■ **SOURCE MATERIAL**:
────────────────
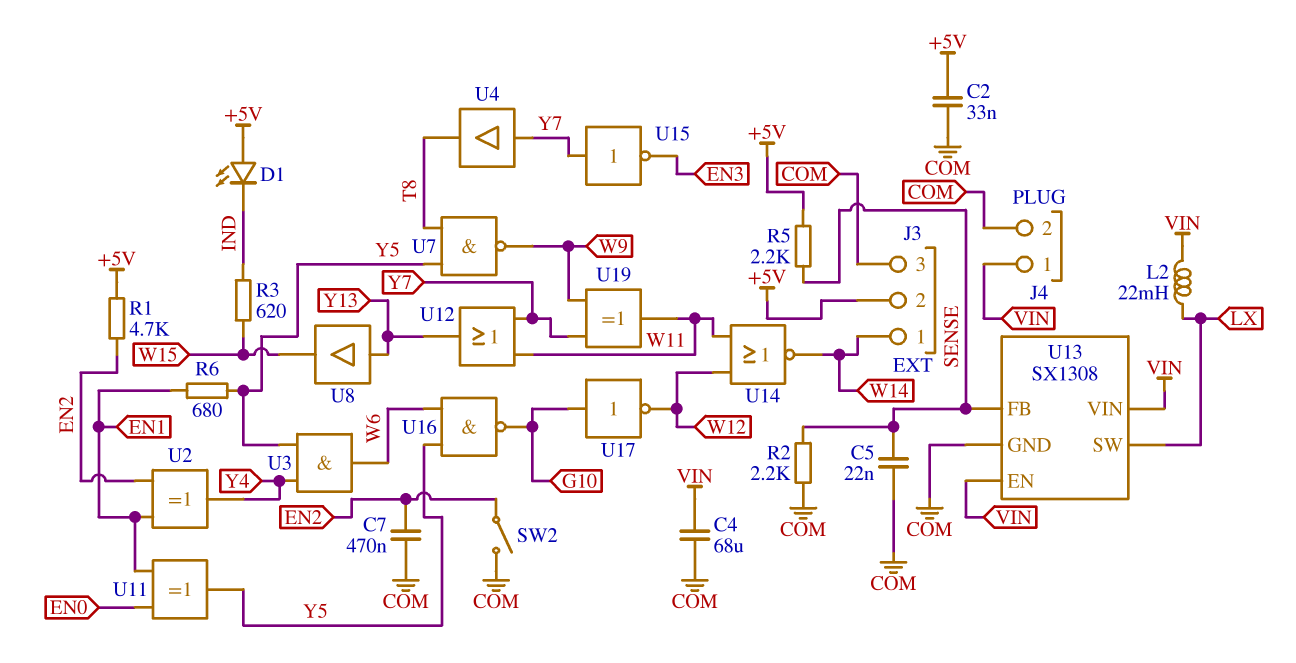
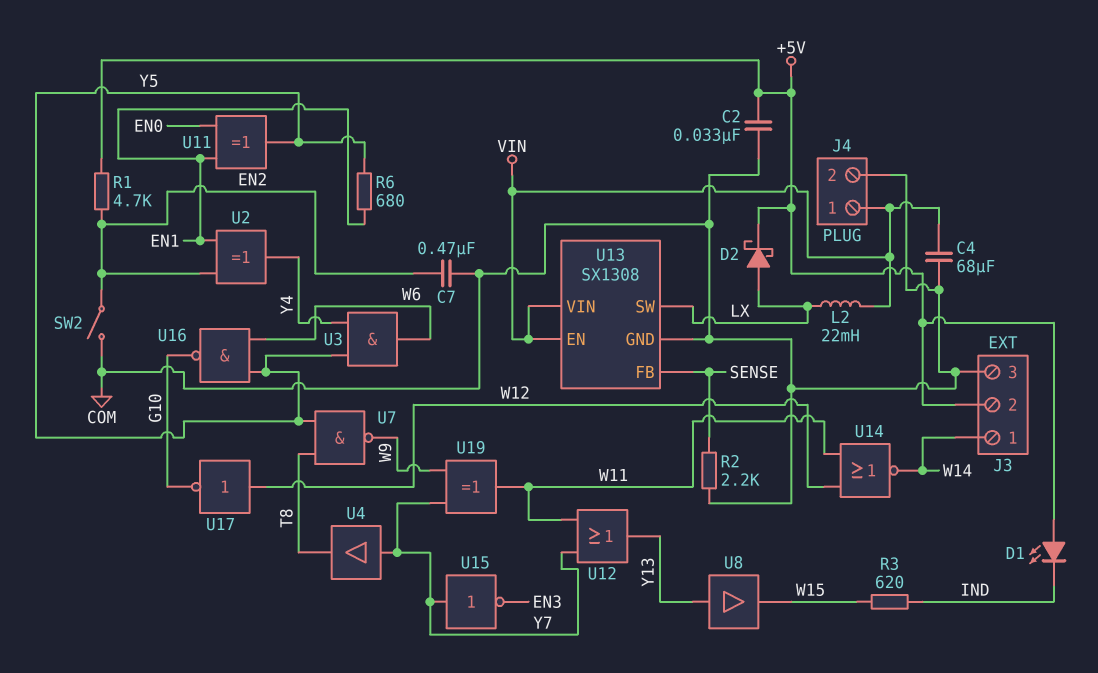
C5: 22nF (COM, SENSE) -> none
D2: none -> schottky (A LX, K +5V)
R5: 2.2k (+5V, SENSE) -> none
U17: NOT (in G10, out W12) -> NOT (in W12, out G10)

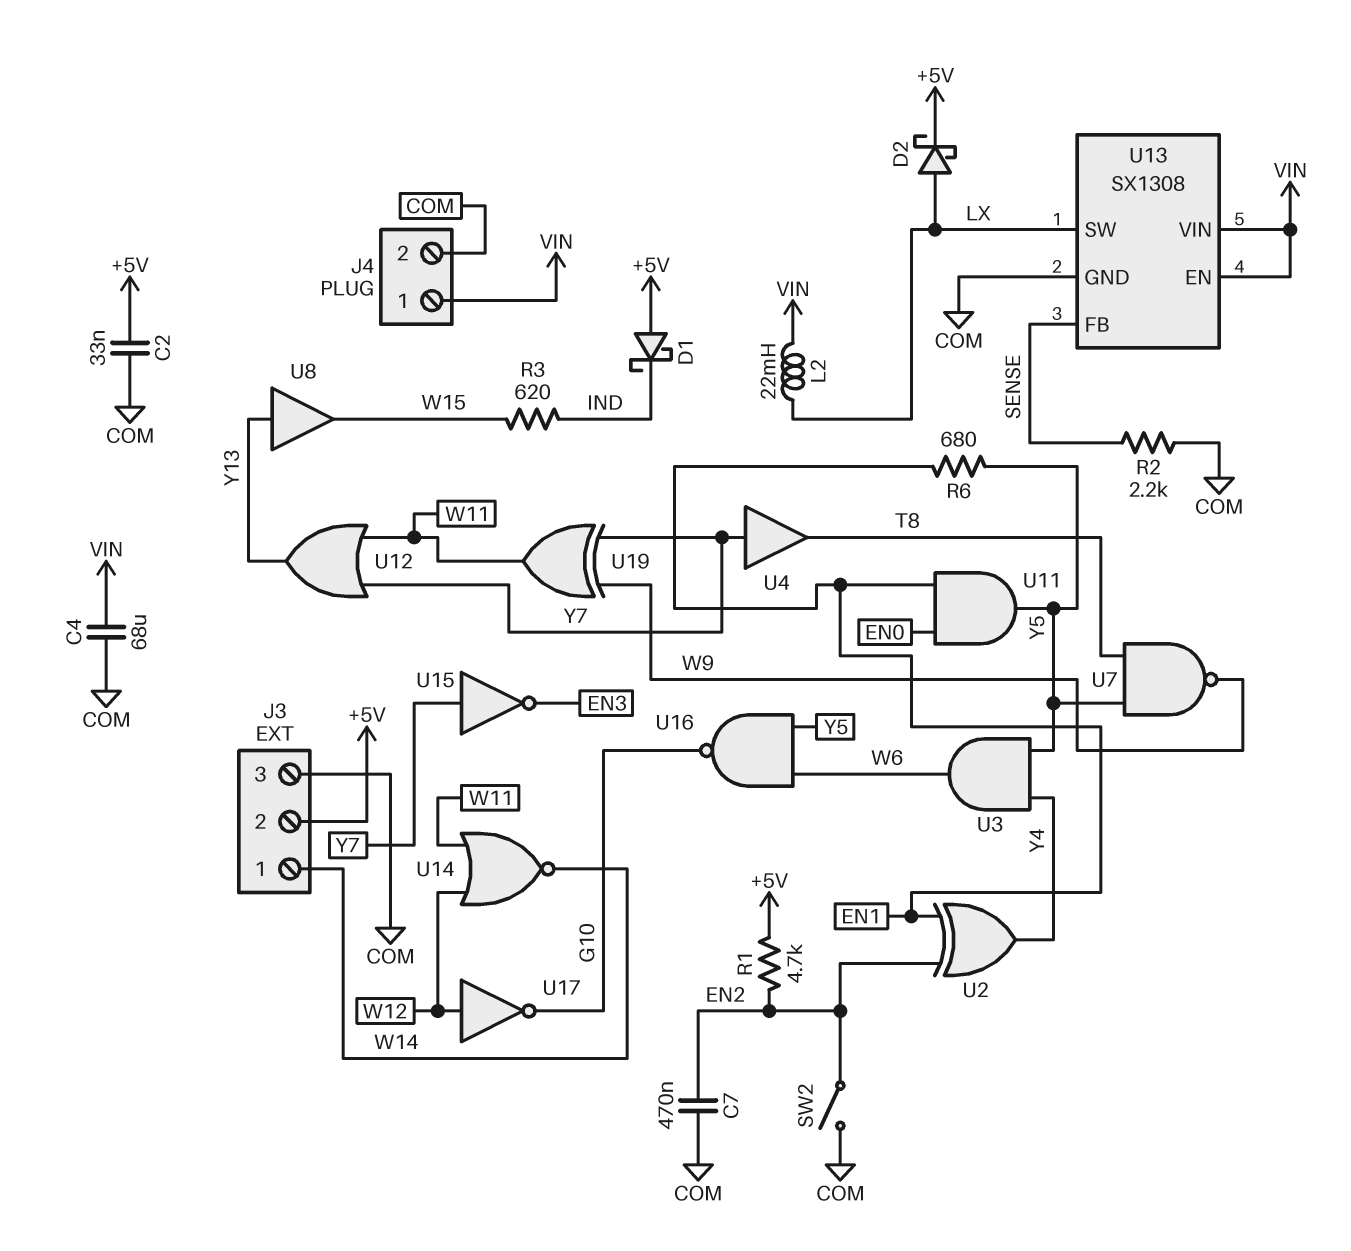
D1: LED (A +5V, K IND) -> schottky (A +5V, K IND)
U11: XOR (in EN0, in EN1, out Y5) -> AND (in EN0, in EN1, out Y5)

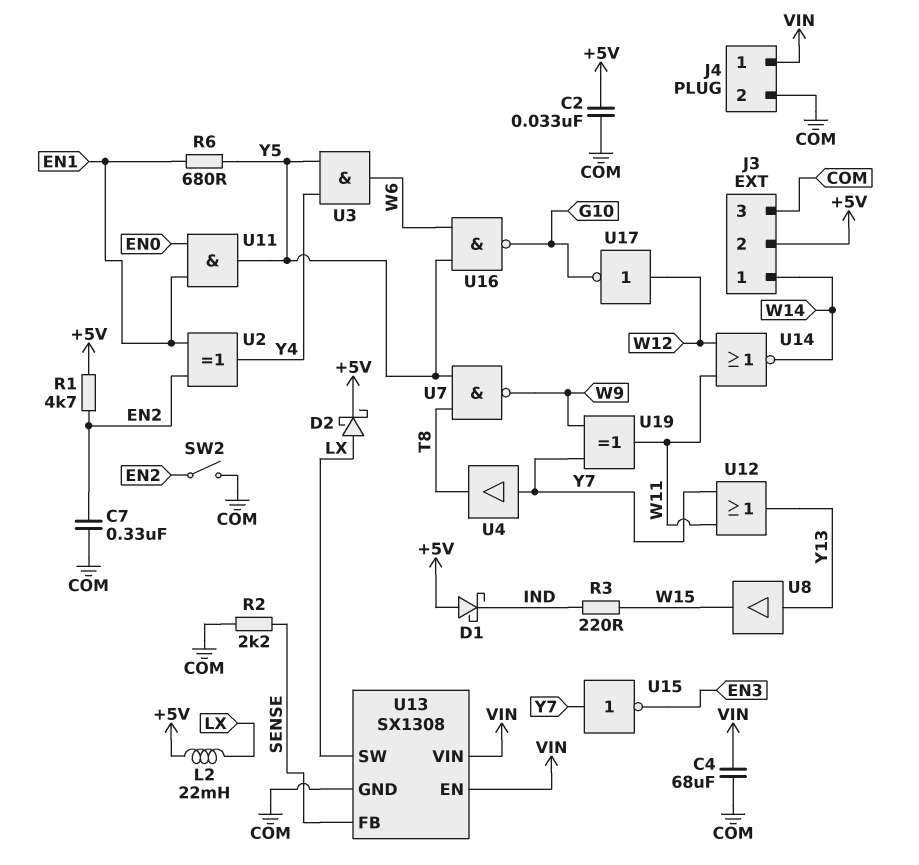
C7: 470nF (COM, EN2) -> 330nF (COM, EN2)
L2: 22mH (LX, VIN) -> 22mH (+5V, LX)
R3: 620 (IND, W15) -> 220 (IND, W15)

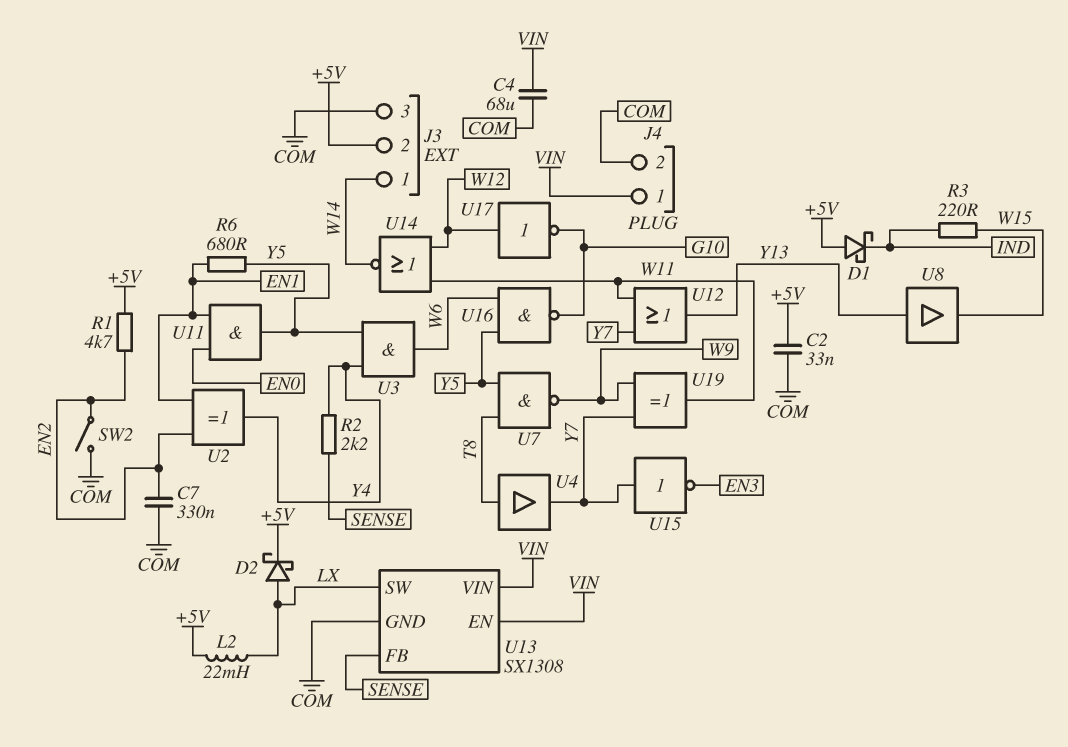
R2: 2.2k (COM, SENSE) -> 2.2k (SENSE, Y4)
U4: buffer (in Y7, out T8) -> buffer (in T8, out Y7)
────────────────
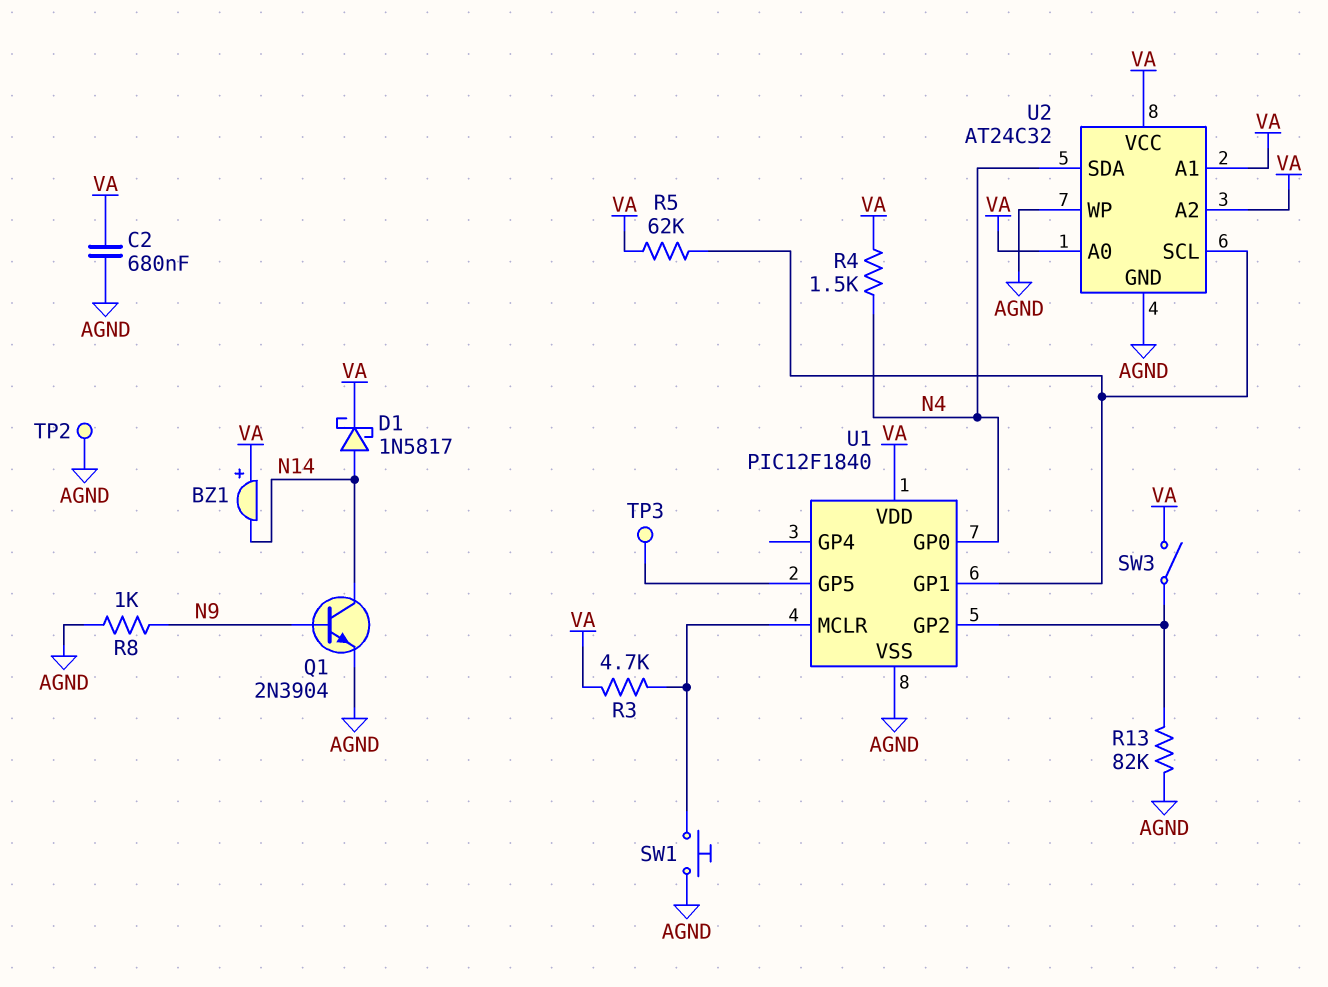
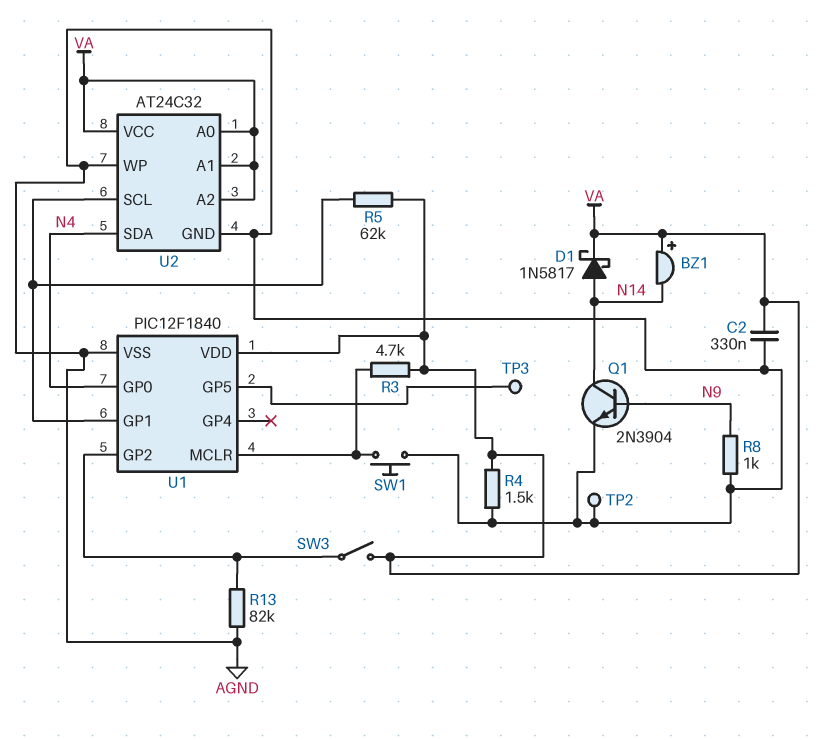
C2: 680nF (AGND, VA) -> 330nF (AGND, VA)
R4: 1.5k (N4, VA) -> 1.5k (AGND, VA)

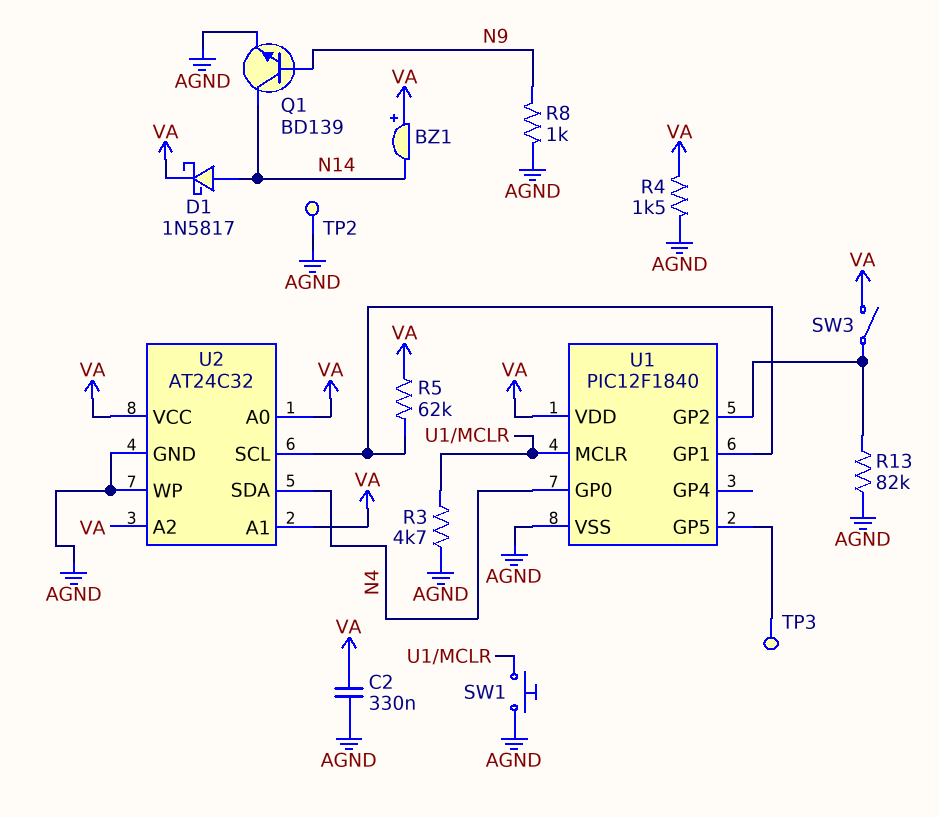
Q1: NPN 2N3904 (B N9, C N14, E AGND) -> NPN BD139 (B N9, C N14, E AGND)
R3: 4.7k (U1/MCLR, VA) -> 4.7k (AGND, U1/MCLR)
────────────────
■ **REQUIRED WORK**:
With pictures omitted, repeat the entries above word for word from the line holding "C7: 470nF (COM, EN2) -> 330nF (COM, EN2)" down to the line holding "U4: buffer (in", keeping both of those lines.

■ **TASK SOLUTION**:
C7: 470nF (COM, EN2) -> 330nF (COM, EN2)
L2: 22mH (LX, VIN) -> 22mH (+5V, LX)
R3: 620 (IND, W15) -> 220 (IND, W15)

R2: 2.2k (COM, SENSE) -> 2.2k (SENSE, Y4)
U4: buffer (in Y7, out T8) -> buffer (in T8, out Y7)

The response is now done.